Records supplied START

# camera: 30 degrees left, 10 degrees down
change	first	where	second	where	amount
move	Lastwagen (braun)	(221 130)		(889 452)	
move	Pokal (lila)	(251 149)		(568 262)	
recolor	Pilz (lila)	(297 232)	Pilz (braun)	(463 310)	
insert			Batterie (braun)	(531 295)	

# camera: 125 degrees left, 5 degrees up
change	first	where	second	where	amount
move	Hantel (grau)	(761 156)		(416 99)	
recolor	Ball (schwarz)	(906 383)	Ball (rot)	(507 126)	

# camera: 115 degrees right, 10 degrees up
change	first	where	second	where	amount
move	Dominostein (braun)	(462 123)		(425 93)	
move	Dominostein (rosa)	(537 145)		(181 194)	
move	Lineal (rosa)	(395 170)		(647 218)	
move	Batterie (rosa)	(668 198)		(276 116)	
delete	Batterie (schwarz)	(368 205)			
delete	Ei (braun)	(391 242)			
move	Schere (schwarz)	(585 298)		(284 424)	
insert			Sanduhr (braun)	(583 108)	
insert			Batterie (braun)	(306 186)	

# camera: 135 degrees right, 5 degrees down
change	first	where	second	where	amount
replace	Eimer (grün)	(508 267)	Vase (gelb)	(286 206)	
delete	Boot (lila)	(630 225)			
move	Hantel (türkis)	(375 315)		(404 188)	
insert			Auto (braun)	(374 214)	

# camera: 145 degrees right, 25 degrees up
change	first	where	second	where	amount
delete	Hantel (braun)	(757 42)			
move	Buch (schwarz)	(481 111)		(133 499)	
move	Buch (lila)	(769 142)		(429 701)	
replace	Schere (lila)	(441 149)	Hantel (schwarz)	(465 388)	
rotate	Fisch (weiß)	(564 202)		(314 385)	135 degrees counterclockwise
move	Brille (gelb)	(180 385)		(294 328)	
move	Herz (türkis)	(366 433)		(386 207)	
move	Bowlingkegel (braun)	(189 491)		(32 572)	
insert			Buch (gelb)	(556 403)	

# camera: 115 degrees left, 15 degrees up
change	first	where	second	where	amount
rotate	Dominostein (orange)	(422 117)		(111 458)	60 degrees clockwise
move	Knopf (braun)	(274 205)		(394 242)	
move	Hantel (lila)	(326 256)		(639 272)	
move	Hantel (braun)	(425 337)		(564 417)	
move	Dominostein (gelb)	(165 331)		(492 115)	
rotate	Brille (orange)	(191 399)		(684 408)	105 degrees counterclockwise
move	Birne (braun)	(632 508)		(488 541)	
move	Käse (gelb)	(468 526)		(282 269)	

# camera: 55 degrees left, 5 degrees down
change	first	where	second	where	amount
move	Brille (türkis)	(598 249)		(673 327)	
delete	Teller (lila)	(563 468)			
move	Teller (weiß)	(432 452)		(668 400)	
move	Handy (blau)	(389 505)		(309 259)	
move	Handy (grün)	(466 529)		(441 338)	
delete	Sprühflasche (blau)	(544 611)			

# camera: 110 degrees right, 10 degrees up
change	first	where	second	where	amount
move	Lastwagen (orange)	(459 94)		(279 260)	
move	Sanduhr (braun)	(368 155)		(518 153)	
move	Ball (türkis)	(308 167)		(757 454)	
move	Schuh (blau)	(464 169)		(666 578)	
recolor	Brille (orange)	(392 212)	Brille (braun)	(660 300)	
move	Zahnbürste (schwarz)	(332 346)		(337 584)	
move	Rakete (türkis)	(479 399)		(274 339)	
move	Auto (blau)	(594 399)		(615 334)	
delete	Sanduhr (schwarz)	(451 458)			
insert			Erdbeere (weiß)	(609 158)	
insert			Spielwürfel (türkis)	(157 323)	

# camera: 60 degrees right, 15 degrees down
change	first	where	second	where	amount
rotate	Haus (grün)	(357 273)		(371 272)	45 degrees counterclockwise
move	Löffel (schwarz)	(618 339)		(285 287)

Records supplied END

# [Task brief]
Wherever the string "camera" occurs in the listing, return the line it sits on.

# [Written response]
# camera: 30 degrees left, 10 degrees down
# camera: 125 degrees left, 5 degrees up
# camera: 115 degrees right, 10 degrees up
# camera: 135 degrees right, 5 degrees down
# camera: 145 degrees right, 25 degrees up
# camera: 115 degrees left, 15 degrees up
# camera: 55 degrees left, 5 degrees down
# camera: 110 degrees right, 10 degrees up
# camera: 60 degrees right, 15 degrees down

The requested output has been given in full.